Only certain lines below are wanted: those starting at the line containing "R2: 220k (GND, N007) -> none" and ending at the line containing "U2: TJA1050 -> MCP2561", both included, each retyped exactly.

→ GIVEN ENTRIES:
——

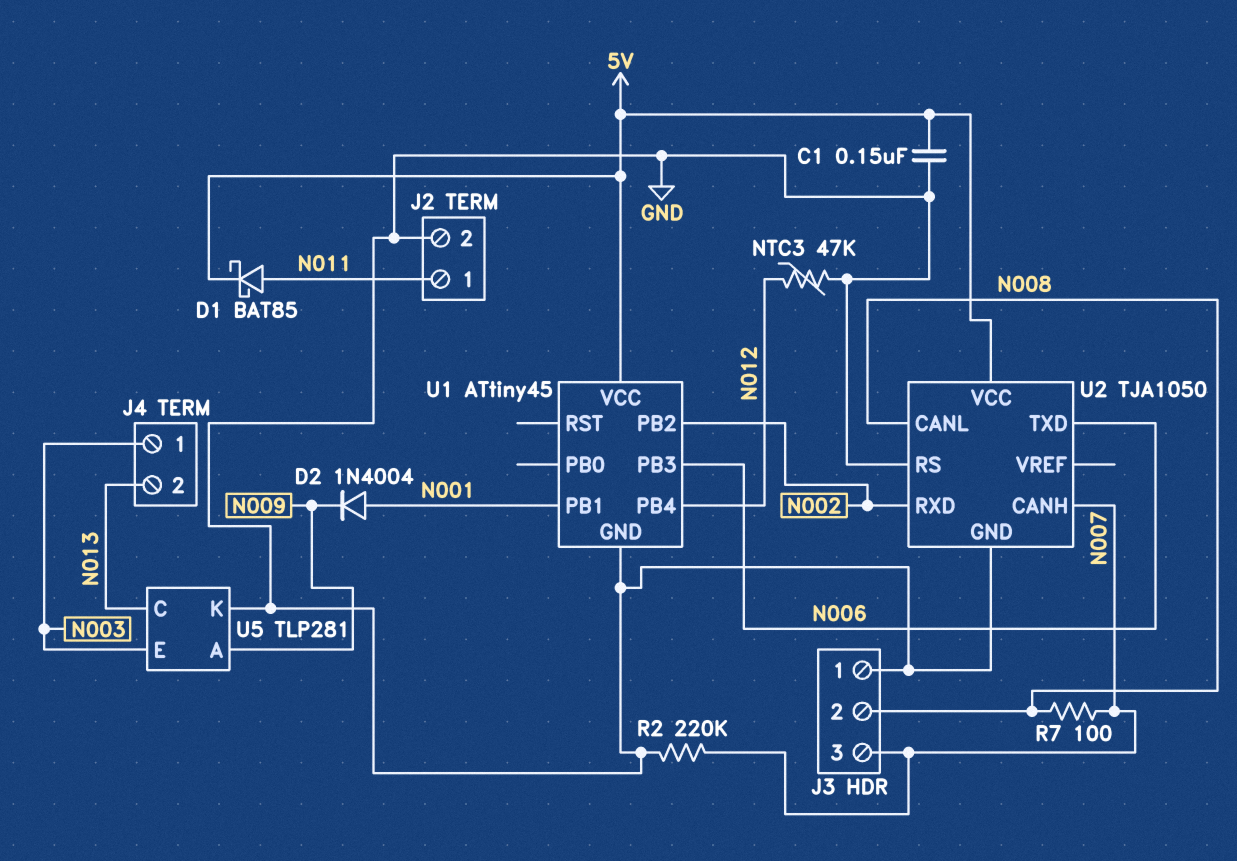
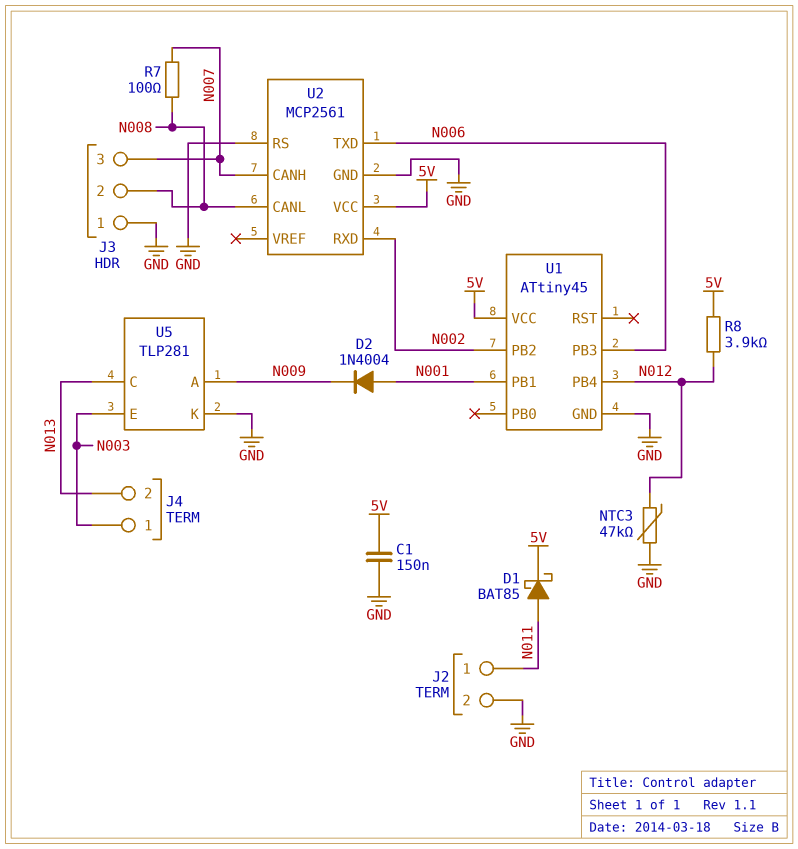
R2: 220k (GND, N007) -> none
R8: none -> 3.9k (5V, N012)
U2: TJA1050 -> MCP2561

——

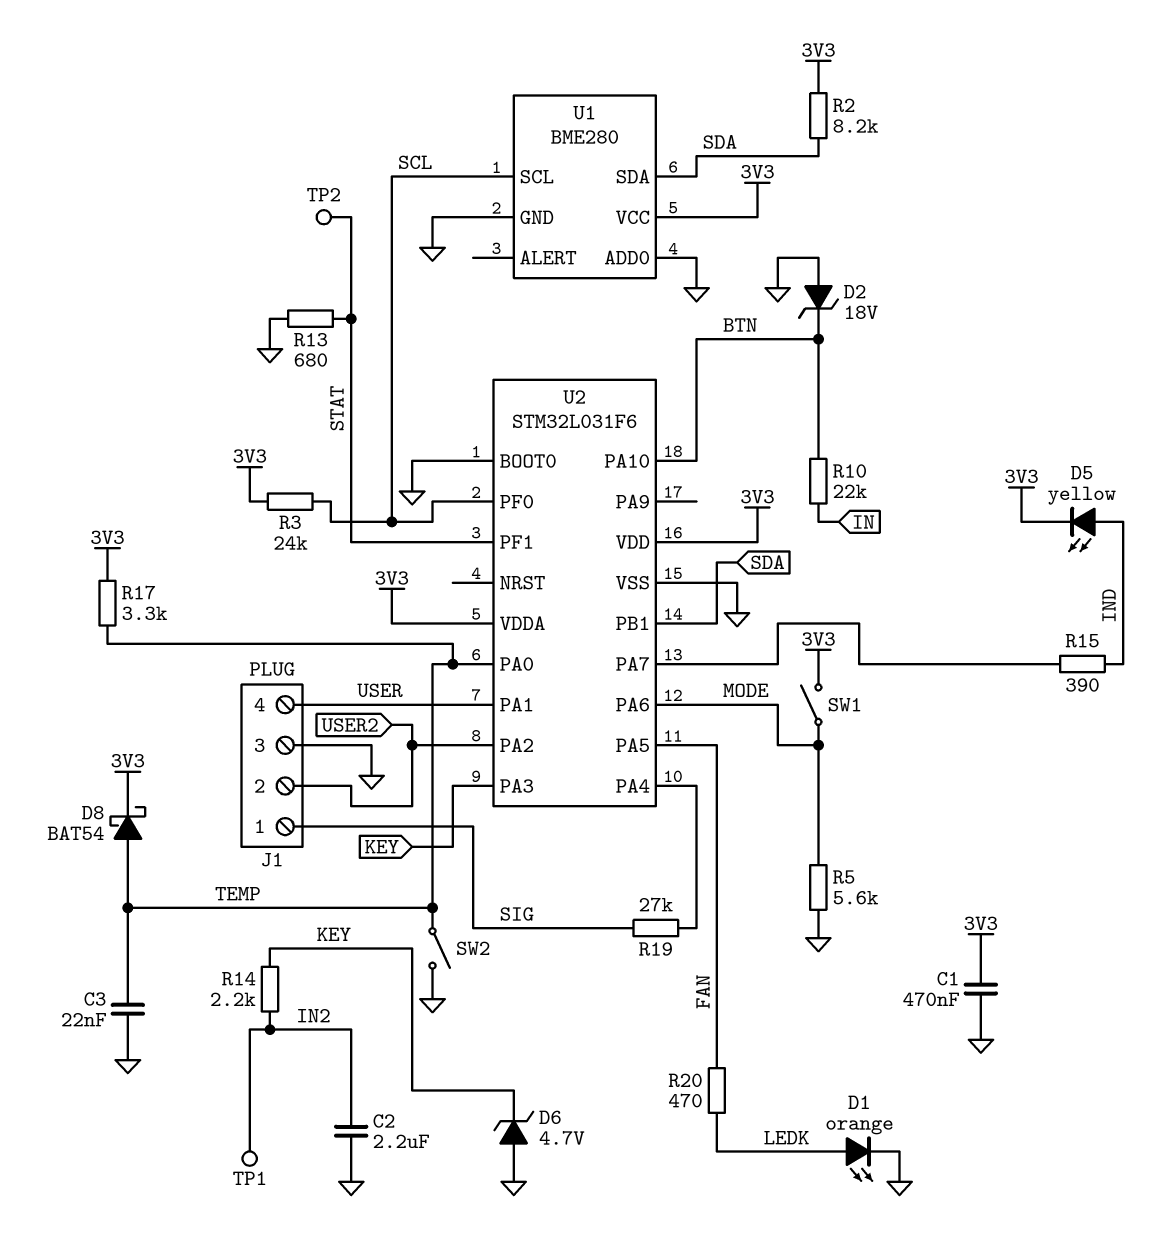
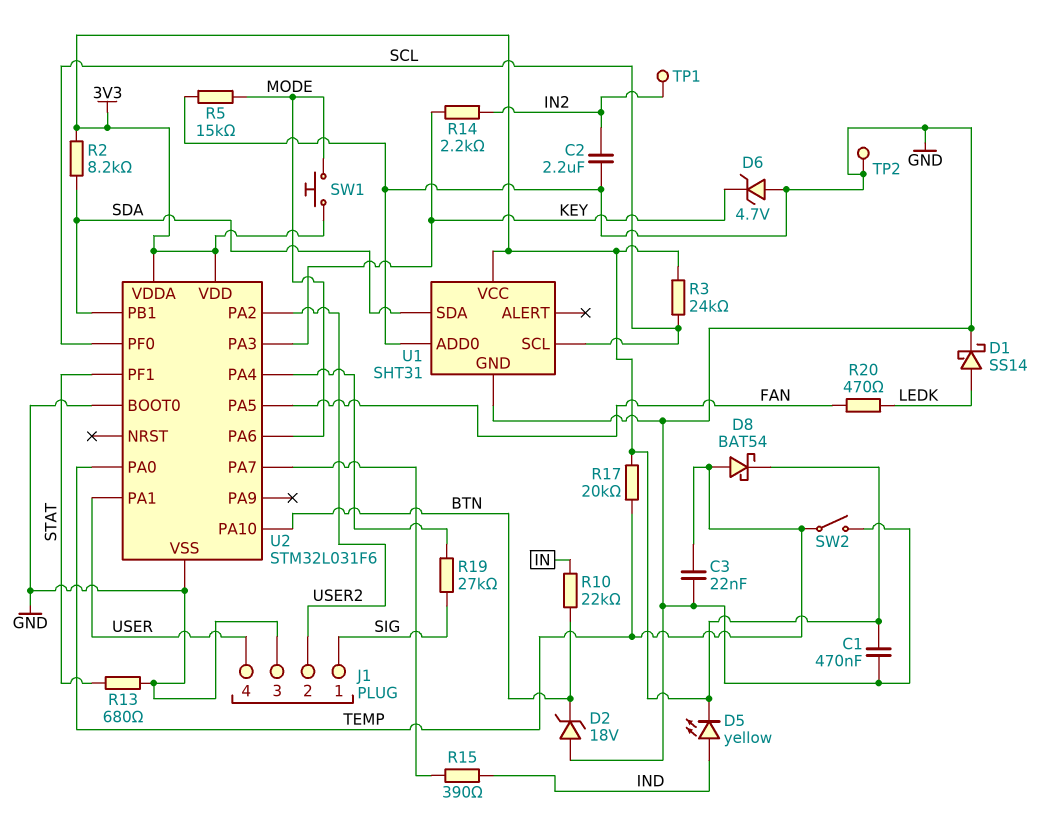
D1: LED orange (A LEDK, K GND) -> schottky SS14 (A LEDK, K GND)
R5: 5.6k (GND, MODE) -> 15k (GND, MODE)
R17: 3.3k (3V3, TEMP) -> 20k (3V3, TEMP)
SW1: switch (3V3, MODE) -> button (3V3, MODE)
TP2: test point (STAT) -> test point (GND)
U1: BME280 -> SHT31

——

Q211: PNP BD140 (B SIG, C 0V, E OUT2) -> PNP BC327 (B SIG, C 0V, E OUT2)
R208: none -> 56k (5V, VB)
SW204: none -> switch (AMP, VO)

——

→ EXERCISE SOLUTION:
R2: 220k (GND, N007) -> none
R8: none -> 3.9k (5V, N012)
U2: TJA1050 -> MCP2561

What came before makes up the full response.